[Object tracking records]
----

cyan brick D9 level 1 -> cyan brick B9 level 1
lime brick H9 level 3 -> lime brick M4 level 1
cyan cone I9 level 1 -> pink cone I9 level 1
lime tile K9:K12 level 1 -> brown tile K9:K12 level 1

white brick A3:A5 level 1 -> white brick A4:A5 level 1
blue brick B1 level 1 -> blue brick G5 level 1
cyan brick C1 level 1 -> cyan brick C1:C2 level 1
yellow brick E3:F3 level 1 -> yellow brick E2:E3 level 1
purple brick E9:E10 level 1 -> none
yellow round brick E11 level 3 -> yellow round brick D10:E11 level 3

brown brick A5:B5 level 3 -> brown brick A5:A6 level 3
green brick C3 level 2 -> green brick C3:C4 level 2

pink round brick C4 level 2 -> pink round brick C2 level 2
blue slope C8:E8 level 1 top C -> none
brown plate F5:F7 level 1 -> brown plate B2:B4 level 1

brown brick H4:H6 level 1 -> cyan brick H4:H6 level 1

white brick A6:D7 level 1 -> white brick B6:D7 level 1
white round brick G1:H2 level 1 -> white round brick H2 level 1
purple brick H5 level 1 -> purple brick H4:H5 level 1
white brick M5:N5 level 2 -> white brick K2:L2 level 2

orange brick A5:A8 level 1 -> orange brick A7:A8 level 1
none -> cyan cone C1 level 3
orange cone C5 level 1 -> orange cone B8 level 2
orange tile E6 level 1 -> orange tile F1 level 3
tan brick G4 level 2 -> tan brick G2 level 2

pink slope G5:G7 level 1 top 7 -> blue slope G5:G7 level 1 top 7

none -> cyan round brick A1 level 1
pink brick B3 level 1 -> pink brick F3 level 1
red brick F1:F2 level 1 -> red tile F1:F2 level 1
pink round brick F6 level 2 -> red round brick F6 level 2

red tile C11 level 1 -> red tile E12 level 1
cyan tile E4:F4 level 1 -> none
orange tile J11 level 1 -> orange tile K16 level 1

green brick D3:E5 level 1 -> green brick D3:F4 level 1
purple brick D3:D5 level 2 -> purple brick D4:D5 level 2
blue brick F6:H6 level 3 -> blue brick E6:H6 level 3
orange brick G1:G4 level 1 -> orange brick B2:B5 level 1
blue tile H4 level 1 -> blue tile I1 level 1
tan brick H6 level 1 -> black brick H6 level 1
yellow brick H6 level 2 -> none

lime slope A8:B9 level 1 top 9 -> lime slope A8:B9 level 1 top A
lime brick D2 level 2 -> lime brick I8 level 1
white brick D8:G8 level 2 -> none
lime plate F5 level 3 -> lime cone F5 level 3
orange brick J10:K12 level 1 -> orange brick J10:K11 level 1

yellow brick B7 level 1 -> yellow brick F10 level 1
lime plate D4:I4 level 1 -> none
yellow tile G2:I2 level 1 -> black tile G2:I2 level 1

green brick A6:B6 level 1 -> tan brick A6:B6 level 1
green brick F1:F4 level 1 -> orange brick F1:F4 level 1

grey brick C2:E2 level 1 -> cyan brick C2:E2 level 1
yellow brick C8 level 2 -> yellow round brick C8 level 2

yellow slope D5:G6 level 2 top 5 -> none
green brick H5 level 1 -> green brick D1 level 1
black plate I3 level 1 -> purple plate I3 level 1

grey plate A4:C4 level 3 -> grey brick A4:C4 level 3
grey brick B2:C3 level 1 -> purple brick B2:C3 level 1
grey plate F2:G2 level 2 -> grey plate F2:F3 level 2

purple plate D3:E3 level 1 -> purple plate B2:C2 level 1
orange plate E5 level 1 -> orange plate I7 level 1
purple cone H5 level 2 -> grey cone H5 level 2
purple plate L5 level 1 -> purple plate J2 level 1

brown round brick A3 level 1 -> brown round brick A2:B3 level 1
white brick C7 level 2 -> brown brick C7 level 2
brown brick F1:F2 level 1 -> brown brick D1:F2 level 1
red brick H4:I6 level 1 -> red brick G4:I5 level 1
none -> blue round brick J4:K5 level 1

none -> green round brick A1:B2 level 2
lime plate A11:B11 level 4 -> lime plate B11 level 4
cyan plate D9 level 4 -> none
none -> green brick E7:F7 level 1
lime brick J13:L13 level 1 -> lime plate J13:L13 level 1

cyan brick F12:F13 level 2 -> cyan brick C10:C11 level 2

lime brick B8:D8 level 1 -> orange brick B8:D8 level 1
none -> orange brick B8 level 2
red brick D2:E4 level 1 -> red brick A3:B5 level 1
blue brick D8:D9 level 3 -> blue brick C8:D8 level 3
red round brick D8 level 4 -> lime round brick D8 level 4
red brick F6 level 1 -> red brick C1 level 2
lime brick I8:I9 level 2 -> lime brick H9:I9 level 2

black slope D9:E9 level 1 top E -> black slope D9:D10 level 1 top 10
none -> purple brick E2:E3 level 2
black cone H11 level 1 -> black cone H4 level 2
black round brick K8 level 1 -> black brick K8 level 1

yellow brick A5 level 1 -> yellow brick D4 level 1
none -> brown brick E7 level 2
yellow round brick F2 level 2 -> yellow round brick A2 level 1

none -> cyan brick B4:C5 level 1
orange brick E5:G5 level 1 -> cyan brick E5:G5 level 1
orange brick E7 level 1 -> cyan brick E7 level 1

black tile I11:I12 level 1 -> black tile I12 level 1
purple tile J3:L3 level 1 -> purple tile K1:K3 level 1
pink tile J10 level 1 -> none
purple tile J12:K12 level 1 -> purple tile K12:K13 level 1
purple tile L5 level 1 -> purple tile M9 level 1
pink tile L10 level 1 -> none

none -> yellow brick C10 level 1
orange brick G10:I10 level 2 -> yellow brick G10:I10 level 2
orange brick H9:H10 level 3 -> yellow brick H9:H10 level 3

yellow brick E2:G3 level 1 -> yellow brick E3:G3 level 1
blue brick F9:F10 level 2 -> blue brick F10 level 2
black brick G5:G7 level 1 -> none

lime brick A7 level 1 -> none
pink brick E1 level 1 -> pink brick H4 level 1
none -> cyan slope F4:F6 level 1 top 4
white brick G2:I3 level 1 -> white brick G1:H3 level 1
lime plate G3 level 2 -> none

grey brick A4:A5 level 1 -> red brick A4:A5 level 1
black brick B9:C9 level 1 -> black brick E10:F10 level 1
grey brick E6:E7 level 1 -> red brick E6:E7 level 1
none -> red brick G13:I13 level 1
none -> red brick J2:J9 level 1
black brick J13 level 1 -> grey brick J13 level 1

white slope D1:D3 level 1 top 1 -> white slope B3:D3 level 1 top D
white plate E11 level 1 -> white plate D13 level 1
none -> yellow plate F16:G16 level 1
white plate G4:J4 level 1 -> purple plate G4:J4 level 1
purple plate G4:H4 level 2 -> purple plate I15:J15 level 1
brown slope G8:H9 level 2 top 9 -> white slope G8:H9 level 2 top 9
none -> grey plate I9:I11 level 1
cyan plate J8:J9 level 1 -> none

----

PROBLEM REQUIREMENTS.
What is needed is an exact repetition of the lines from the first line of the records through the line containing "blue brick F6:H6", both ends included, and nothing more.

PROBLEM SOLUTION.
cyan brick D9 level 1 -> cyan brick B9 level 1
lime brick H9 level 3 -> lime brick M4 level 1
cyan cone I9 level 1 -> pink cone I9 level 1
lime tile K9:K12 level 1 -> brown tile K9:K12 level 1

white brick A3:A5 level 1 -> white brick A4:A5 level 1
blue brick B1 level 1 -> blue brick G5 level 1
cyan brick C1 level 1 -> cyan brick C1:C2 level 1
yellow brick E3:F3 level 1 -> yellow brick E2:E3 level 1
purple brick E9:E10 level 1 -> none
yellow round brick E11 level 3 -> yellow round brick D10:E11 level 3

brown brick A5:B5 level 3 -> brown brick A5:A6 level 3
green brick C3 level 2 -> green brick C3:C4 level 2

pink round brick C4 level 2 -> pink round brick C2 level 2
blue slope C8:E8 level 1 top C -> none
brown plate F5:F7 level 1 -> brown plate B2:B4 level 1

brown brick H4:H6 level 1 -> cyan brick H4:H6 level 1

white brick A6:D7 level 1 -> white brick B6:D7 level 1
white round brick G1:H2 level 1 -> white round brick H2 level 1
purple brick H5 level 1 -> purple brick H4:H5 level 1
white brick M5:N5 level 2 -> white brick K2:L2 level 2

orange brick A5:A8 level 1 -> orange brick A7:A8 level 1
none -> cyan cone C1 level 3
orange cone C5 level 1 -> orange cone B8 level 2
orange tile E6 level 1 -> orange tile F1 level 3
tan brick G4 level 2 -> tan brick G2 level 2

pink slope G5:G7 level 1 top 7 -> blue slope G5:G7 level 1 top 7

none -> cyan round brick A1 level 1
pink brick B3 level 1 -> pink brick F3 level 1
red brick F1:F2 level 1 -> red tile F1:F2 level 1
pink round brick F6 level 2 -> red round brick F6 level 2

red tile C11 level 1 -> red tile E12 level 1
cyan tile E4:F4 level 1 -> none
orange tile J11 level 1 -> orange tile K16 level 1

green brick D3:E5 level 1 -> green brick D3:F4 level 1
purple brick D3:D5 level 2 -> purple brick D4:D5 level 2
blue brick F6:H6 level 3 -> blue brick E6:H6 level 3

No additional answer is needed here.